→ **Data**:
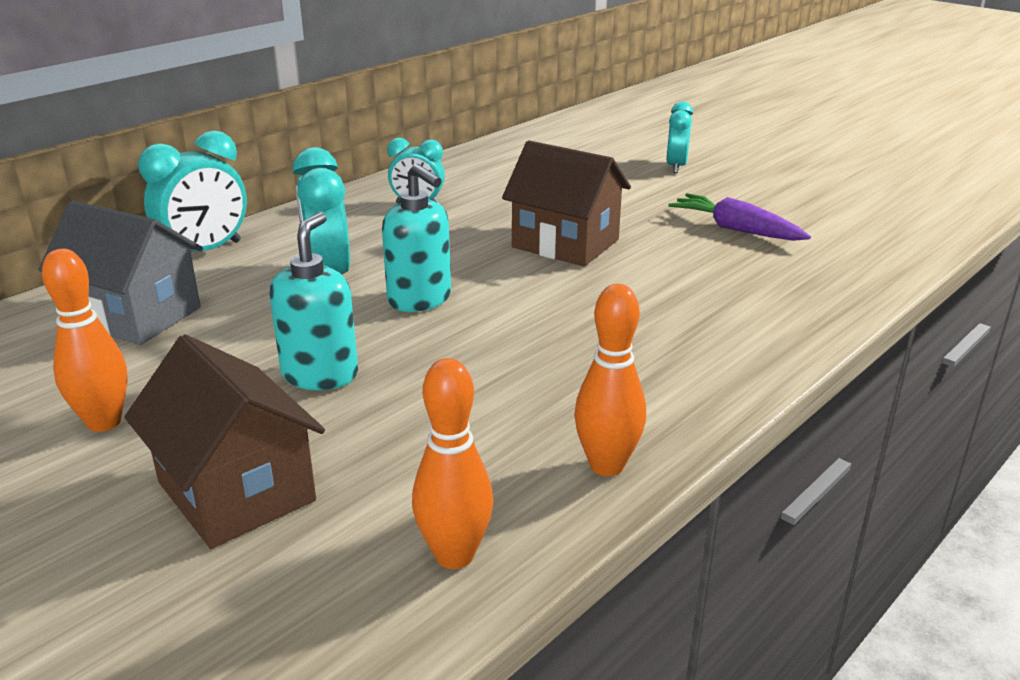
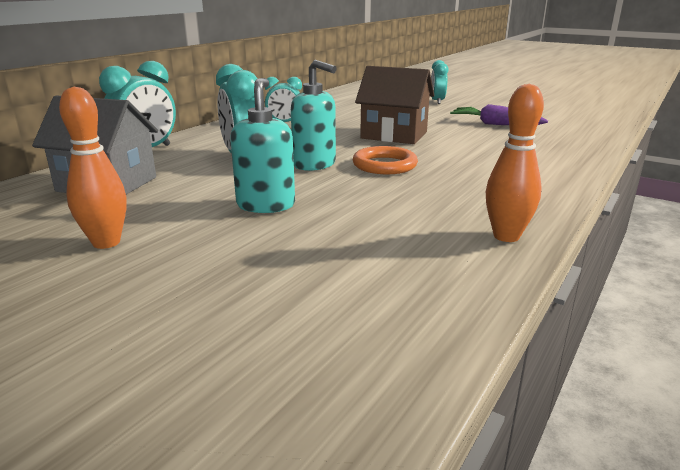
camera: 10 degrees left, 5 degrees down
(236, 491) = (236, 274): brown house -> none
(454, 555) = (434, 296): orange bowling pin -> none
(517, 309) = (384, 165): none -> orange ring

* * *

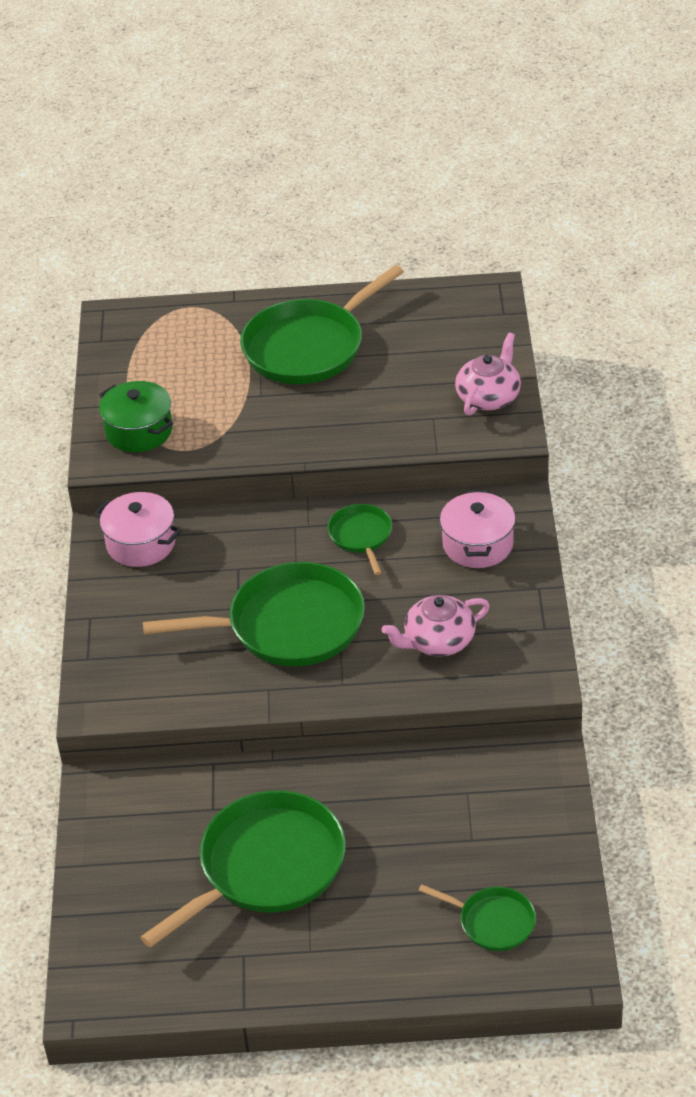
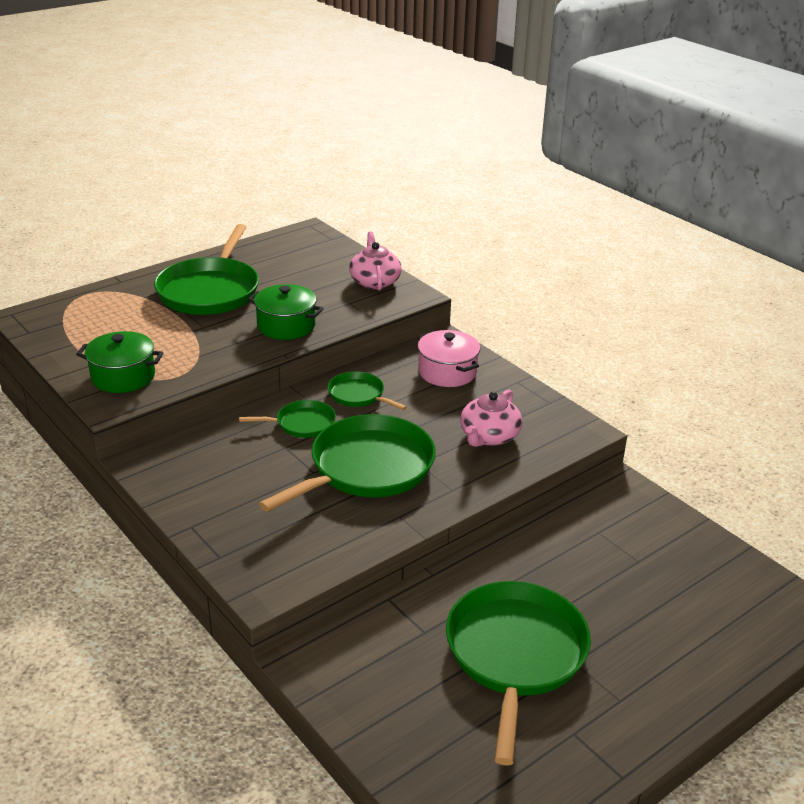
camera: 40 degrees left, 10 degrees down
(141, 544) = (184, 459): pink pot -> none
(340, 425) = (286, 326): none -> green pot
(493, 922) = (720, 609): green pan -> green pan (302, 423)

→ **Work to complete**:
Take the entries above and return only the lines from the one with "(454, 555) = (434, 296): orange" to the one with "(517, 309) = (384, 165): none -> orange ring", both included, unchanged.

→ **Exercise result**:
(454, 555) = (434, 296): orange bowling pin -> none
(517, 309) = (384, 165): none -> orange ring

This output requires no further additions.